Data records:
══════════════════════════════

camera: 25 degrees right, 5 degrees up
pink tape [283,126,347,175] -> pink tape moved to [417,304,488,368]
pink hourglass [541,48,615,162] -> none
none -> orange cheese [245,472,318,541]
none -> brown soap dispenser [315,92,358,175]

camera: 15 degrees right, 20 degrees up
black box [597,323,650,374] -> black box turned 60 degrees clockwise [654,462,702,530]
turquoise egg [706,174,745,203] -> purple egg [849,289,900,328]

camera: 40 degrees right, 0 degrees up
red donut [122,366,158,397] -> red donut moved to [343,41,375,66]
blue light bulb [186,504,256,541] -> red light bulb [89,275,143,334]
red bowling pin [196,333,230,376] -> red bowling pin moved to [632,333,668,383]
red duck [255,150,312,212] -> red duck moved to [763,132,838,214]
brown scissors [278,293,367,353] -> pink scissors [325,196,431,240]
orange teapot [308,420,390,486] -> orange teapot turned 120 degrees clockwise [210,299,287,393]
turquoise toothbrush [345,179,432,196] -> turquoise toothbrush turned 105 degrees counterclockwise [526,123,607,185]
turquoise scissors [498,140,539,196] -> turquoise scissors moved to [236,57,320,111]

══════════════════════════════

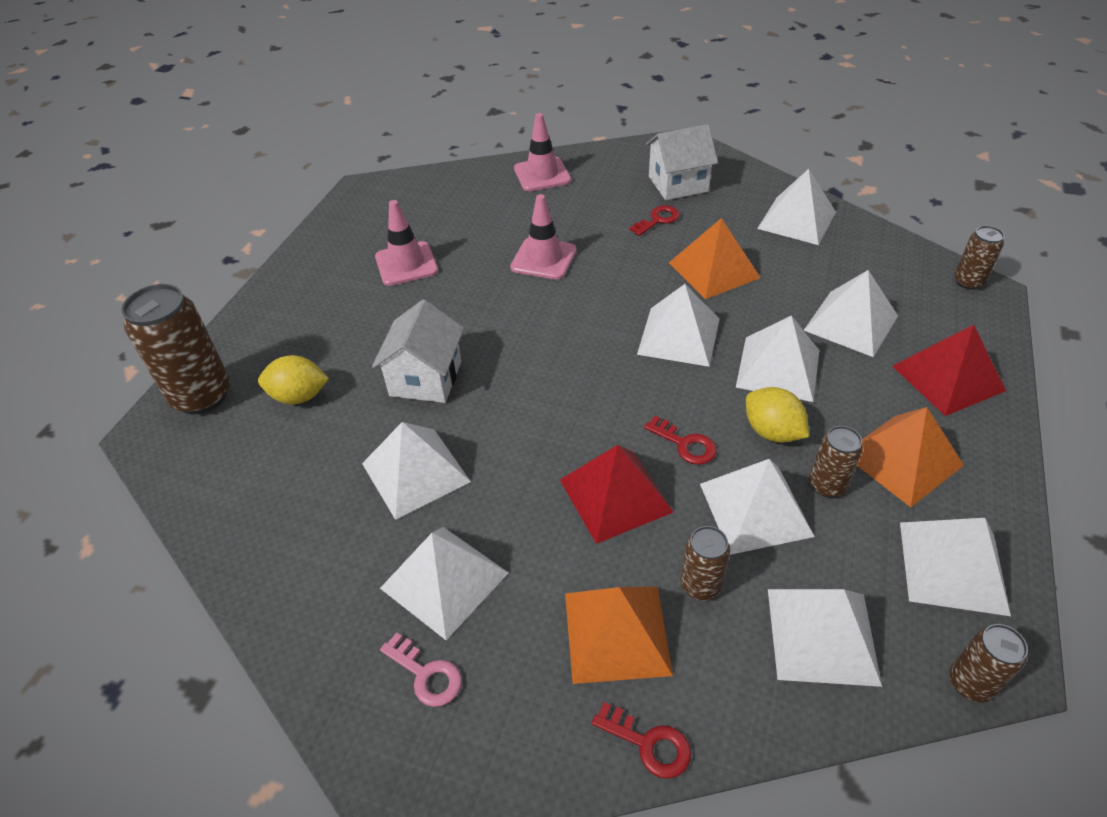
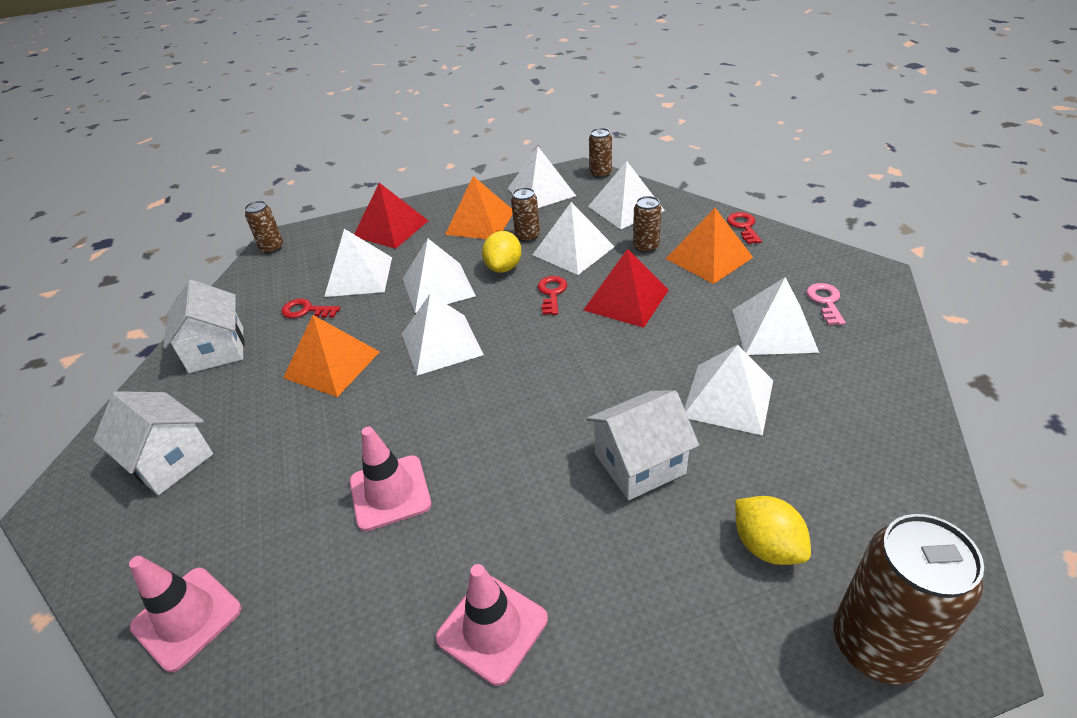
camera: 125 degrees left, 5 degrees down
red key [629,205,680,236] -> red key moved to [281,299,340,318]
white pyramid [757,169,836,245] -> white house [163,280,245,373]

══════════════════════════════

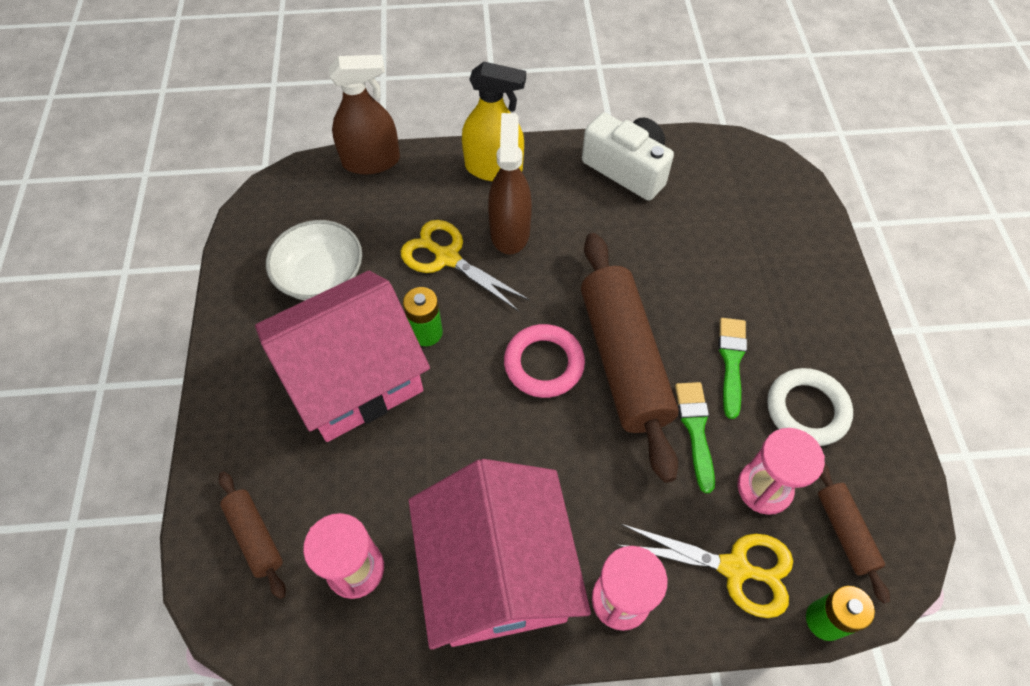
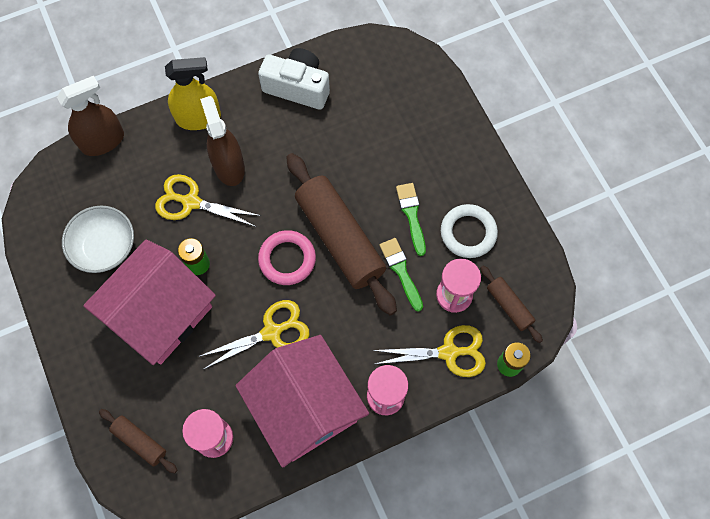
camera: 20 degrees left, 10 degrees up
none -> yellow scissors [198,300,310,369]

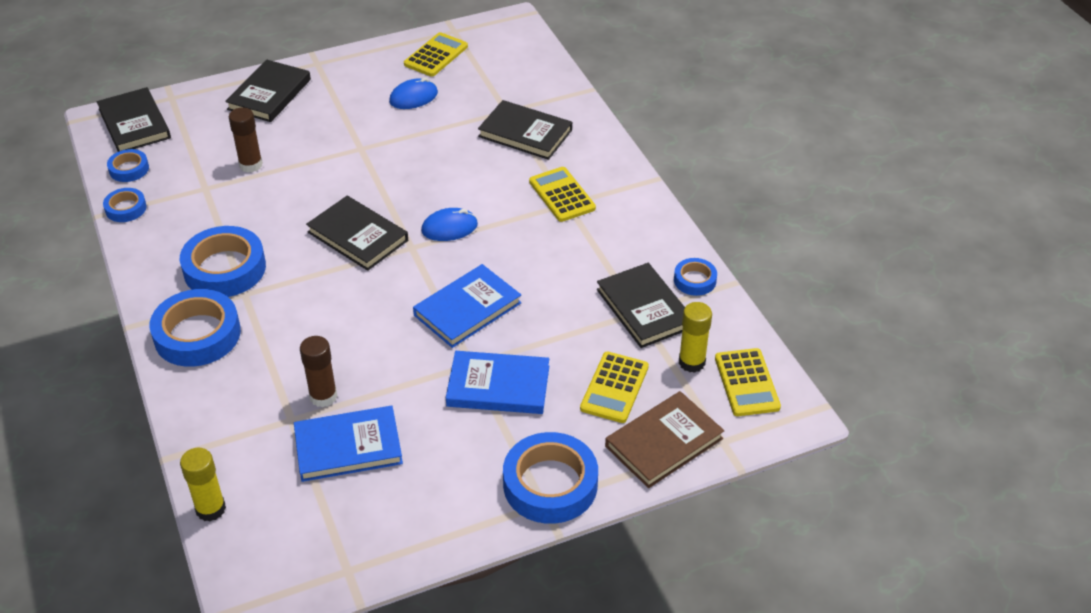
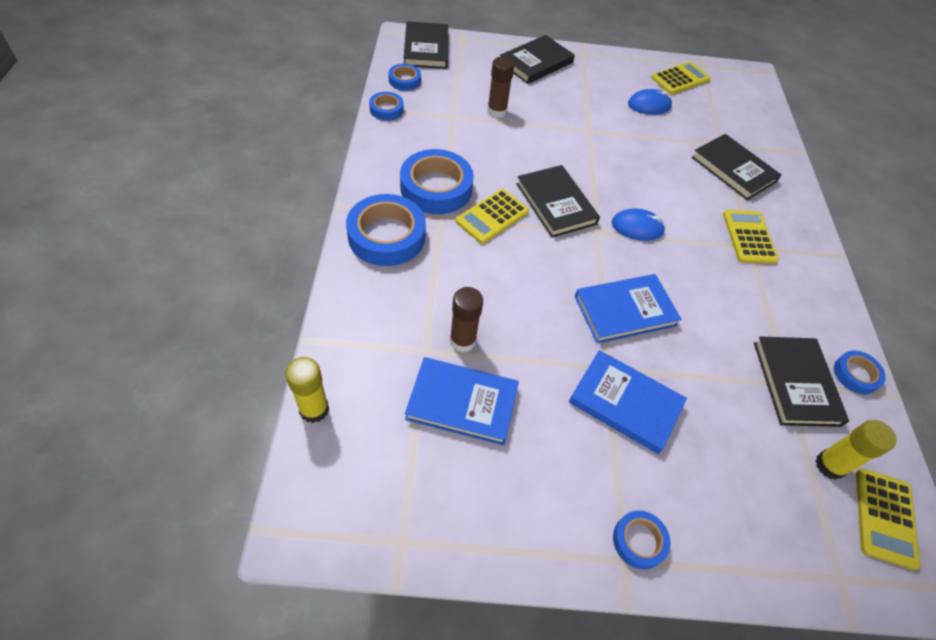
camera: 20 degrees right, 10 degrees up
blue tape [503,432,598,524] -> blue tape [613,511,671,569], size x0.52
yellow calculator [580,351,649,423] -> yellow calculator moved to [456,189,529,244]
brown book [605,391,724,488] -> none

══════════════════════════════

What is needed: Could you return the lines in the entries above that contain "yellow"?

Problem solution:
none -> yellow scissors [198,300,310,369]
yellow calculator [580,351,649,423] -> yellow calculator moved to [456,189,529,244]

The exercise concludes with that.